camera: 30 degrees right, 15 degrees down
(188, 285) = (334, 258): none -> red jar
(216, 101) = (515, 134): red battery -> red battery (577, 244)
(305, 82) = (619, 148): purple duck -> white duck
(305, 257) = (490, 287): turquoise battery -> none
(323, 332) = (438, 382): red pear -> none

┄┄┄┄┄┄┄┄┄┄

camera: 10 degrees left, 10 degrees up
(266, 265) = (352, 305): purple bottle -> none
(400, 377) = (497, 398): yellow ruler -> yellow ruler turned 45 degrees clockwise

┄┄┄┄┄┄┄┄┄┄

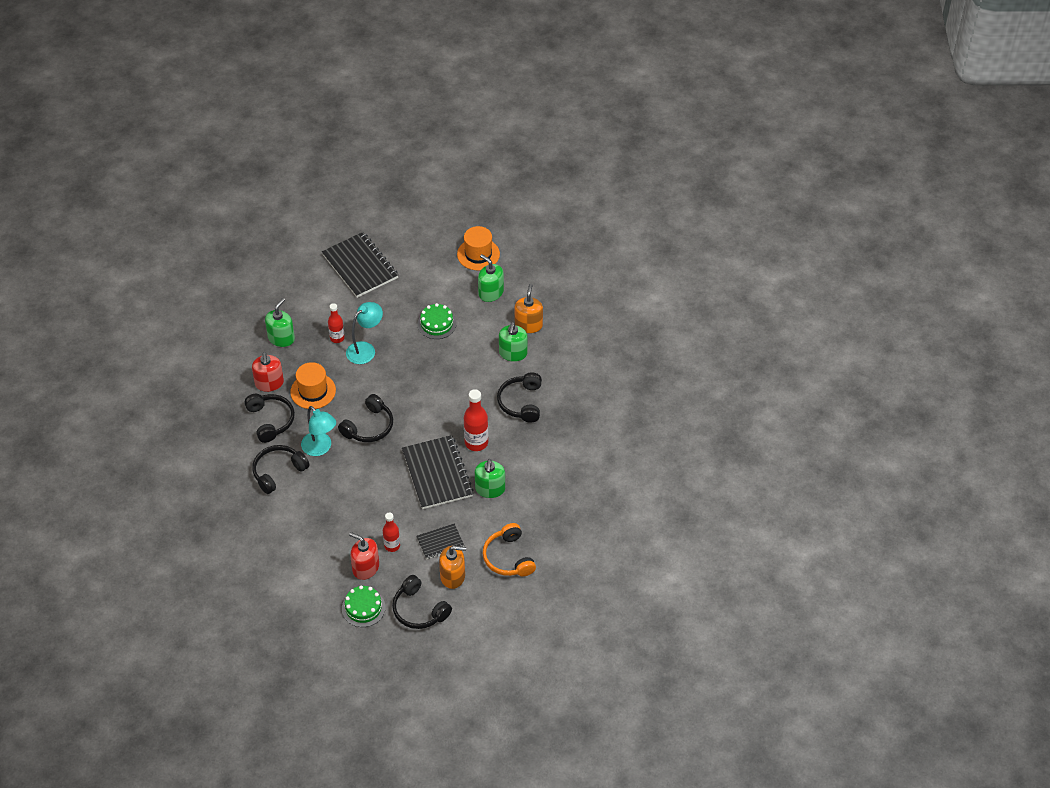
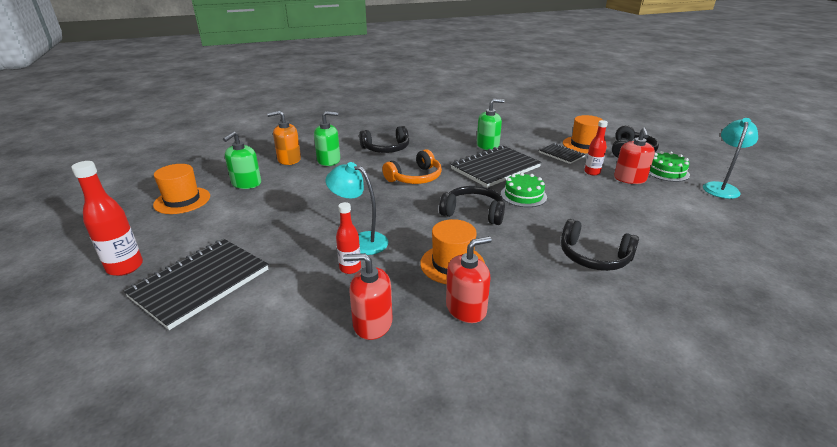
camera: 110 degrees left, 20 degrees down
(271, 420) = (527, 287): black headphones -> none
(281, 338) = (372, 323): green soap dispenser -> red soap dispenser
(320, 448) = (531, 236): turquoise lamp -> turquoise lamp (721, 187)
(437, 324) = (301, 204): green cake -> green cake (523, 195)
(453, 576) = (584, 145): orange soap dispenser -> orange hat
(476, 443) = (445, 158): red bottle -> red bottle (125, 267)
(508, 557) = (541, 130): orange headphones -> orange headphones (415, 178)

┄┄┄┄┄┄┄┄┄┄

## ABOUT THIS EXERCISE
Look back at the entries above. Retype the line with "(476, 443) = (445, 158): red", the line with "(508, 557) = (541, 130): orange", and all lines in between.

## RESPONSE TO THE EXERCISE
(476, 443) = (445, 158): red bottle -> red bottle (125, 267)
(508, 557) = (541, 130): orange headphones -> orange headphones (415, 178)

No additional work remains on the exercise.